● **What you need to do**
Everything in the entries below except the pictures must be returned exactly.

● **Data to use**
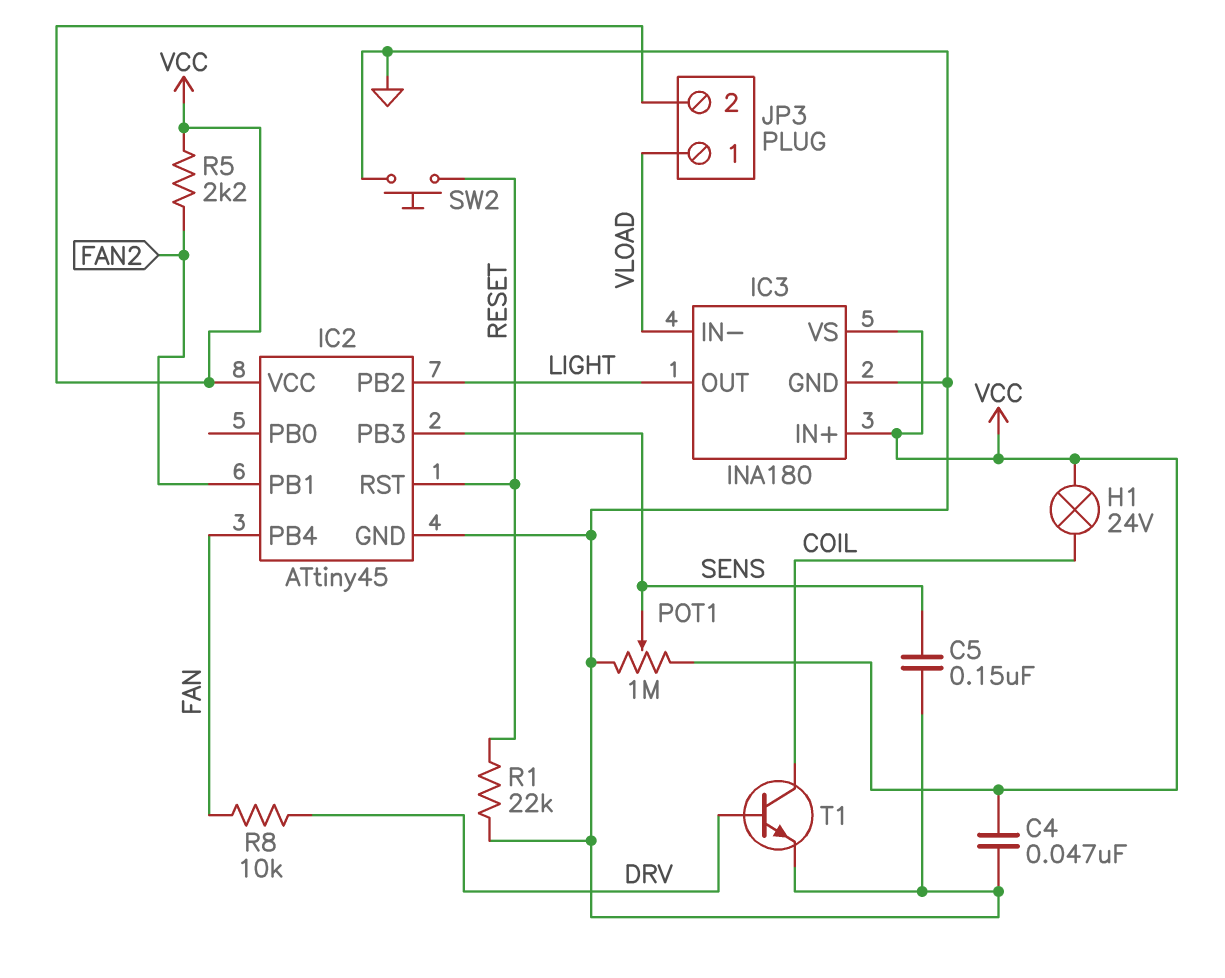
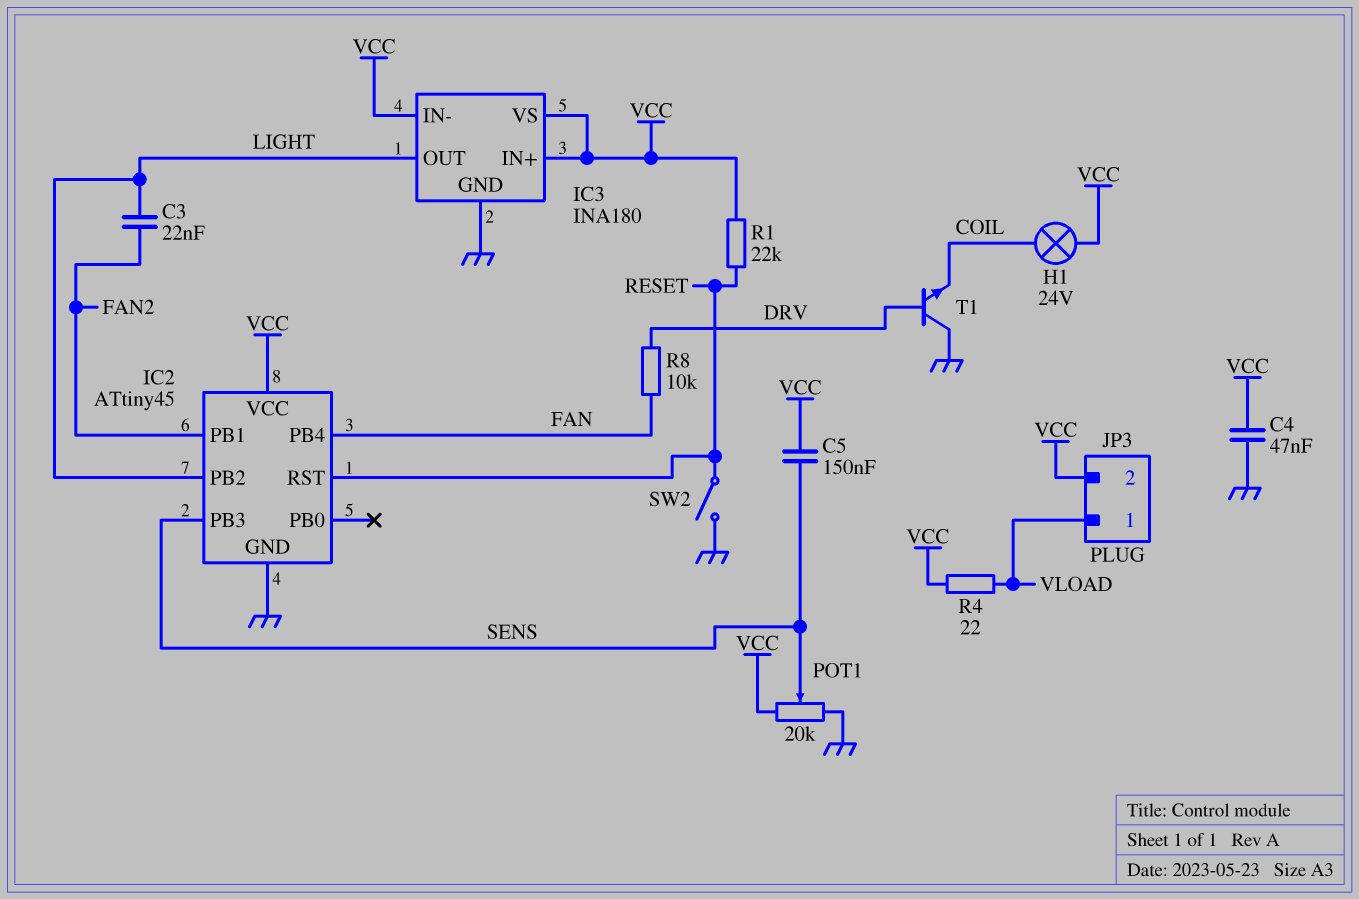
C3: none -> 22nF (FAN2, LIGHT)
C5: 150nF (GND, SENS) -> 150nF (SENS, VCC)
IC3 pin IN-: VLOAD -> VCC
POT1: 1M (GND, VCC, wiper SENS) -> 20k (GND, VCC, wiper SENS)
R1: 22k (GND, RESET) -> 22k (RESET, VCC)
R4: none -> 22 (VCC, VLOAD)
R5: 2.2k (FAN2, VCC) -> none
SW2: button (GND, RESET) -> switch (GND, RESET)
T1: NPN (B DRV, C COIL, E GND) -> NPN (B DRV, C GND, E COIL)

● **Output of the exercise**
C3: none -> 22nF (FAN2, LIGHT)
C5: 150nF (GND, SENS) -> 150nF (SENS, VCC)
IC3 pin IN-: VLOAD -> VCC
POT1: 1M (GND, VCC, wiper SENS) -> 20k (GND, VCC, wiper SENS)
R1: 22k (GND, RESET) -> 22k (RESET, VCC)
R4: none -> 22 (VCC, VLOAD)
R5: 2.2k (FAN2, VCC) -> none
SW2: button (GND, RESET) -> switch (GND, RESET)
T1: NPN (B DRV, C COIL, E GND) -> NPN (B DRV, C GND, E COIL)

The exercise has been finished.